■ **WHAT TO DO**: Below are records; reproduce exactly the lines from the one that has "building: [142,119,404,259] -> none" through the one that has "building: [72,335,111,374] -> none", ends included, and nothing more.

■ **SUPPLIED DATA**:
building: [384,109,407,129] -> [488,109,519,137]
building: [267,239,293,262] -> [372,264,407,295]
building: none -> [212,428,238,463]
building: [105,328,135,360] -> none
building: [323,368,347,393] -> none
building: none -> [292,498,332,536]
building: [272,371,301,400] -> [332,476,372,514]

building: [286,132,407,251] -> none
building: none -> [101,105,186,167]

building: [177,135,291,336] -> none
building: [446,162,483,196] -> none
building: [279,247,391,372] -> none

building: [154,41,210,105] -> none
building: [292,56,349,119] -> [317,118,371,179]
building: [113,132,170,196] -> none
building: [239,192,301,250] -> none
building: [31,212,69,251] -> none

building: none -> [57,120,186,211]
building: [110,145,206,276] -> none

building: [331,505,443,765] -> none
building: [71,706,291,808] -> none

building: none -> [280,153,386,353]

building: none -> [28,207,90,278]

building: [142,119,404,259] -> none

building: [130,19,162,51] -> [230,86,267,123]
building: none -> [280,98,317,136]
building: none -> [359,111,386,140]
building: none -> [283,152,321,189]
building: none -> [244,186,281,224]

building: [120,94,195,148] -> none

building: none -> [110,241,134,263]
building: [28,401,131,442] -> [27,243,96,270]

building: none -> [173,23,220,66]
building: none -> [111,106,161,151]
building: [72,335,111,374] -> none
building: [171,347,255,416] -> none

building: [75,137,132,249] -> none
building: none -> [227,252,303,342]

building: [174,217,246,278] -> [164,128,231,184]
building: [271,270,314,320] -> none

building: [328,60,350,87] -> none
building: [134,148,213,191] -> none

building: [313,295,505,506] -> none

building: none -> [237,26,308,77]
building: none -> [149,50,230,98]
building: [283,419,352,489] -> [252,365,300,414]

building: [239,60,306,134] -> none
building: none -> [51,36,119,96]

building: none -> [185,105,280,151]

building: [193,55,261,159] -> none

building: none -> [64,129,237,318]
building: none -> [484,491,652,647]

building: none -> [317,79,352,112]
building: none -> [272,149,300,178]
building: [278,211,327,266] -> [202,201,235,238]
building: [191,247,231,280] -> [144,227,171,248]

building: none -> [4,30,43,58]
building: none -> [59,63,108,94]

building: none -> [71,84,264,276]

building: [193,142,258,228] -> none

■ **RESULT OF THE EXERCISE**:
building: [142,119,404,259] -> none

building: [130,19,162,51] -> [230,86,267,123]
building: none -> [280,98,317,136]
building: none -> [359,111,386,140]
building: none -> [283,152,321,189]
building: none -> [244,186,281,224]

building: [120,94,195,148] -> none

building: none -> [110,241,134,263]
building: [28,401,131,442] -> [27,243,96,270]

building: none -> [173,23,220,66]
building: none -> [111,106,161,151]
building: [72,335,111,374] -> none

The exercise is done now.